GIVEN DATA below:
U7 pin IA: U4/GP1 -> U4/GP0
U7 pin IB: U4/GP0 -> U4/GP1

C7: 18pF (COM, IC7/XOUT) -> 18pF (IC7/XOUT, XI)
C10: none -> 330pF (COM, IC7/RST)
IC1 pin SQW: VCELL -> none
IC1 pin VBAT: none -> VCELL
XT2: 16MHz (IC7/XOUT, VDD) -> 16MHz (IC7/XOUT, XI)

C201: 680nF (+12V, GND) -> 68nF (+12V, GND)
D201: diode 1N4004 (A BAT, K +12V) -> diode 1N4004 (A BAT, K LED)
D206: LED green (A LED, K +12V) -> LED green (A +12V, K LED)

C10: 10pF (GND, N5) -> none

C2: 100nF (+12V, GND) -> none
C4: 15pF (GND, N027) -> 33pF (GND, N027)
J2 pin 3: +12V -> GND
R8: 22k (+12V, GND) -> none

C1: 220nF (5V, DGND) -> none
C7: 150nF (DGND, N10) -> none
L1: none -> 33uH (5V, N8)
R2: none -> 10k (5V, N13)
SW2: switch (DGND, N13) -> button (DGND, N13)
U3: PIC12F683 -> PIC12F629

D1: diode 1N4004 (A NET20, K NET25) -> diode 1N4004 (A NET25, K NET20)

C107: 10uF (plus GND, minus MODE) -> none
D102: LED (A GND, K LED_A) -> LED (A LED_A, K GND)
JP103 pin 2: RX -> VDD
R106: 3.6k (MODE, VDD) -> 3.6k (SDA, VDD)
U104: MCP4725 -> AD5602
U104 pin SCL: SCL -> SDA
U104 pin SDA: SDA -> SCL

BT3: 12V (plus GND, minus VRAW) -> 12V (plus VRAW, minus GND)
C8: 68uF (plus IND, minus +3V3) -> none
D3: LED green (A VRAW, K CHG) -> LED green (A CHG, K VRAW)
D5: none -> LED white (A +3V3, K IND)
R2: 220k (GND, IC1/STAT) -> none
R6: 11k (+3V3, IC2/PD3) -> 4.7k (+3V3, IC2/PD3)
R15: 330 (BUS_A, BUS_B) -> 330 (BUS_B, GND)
End of GIVEN DATA.
- [ASSIGNMENT]: From the first line to the last, copy the records exactly as they appear above.

- [ANSWER TO THIS TASK]:
U7 pin IA: U4/GP1 -> U4/GP0
U7 pin IB: U4/GP0 -> U4/GP1

C7: 18pF (COM, IC7/XOUT) -> 18pF (IC7/XOUT, XI)
C10: none -> 330pF (COM, IC7/RST)
IC1 pin SQW: VCELL -> none
IC1 pin VBAT: none -> VCELL
XT2: 16MHz (IC7/XOUT, VDD) -> 16MHz (IC7/XOUT, XI)

C201: 680nF (+12V, GND) -> 68nF (+12V, GND)
D201: diode 1N4004 (A BAT, K +12V) -> diode 1N4004 (A BAT, K LED)
D206: LED green (A LED, K +12V) -> LED green (A +12V, K LED)

C10: 10pF (GND, N5) -> none

C2: 100nF (+12V, GND) -> none
C4: 15pF (GND, N027) -> 33pF (GND, N027)
J2 pin 3: +12V -> GND
R8: 22k (+12V, GND) -> none

C1: 220nF (5V, DGND) -> none
C7: 150nF (DGND, N10) -> none
L1: none -> 33uH (5V, N8)
R2: none -> 10k (5V, N13)
SW2: switch (DGND, N13) -> button (DGND, N13)
U3: PIC12F683 -> PIC12F629

D1: diode 1N4004 (A NET20, K NET25) -> diode 1N4004 (A NET25, K NET20)

C107: 10uF (plus GND, minus MODE) -> none
D102: LED (A GND, K LED_A) -> LED (A LED_A, K GND)
JP103 pin 2: RX -> VDD
R106: 3.6k (MODE, VDD) -> 3.6k (SDA, VDD)
U104: MCP4725 -> AD5602
U104 pin SCL: SCL -> SDA
U104 pin SDA: SDA -> SCL

BT3: 12V (plus GND, minus VRAW) -> 12V (plus VRAW, minus GND)
C8: 68uF (plus IND, minus +3V3) -> none
D3: LED green (A VRAW, K CHG) -> LED green (A CHG, K VRAW)
D5: none -> LED white (A +3V3, K IND)
R2: 220k (GND, IC1/STAT) -> none
R6: 11k (+3V3, IC2/PD3) -> 4.7k (+3V3, IC2/PD3)
R15: 330 (BUS_A, BUS_B) -> 330 (BUS_B, GND)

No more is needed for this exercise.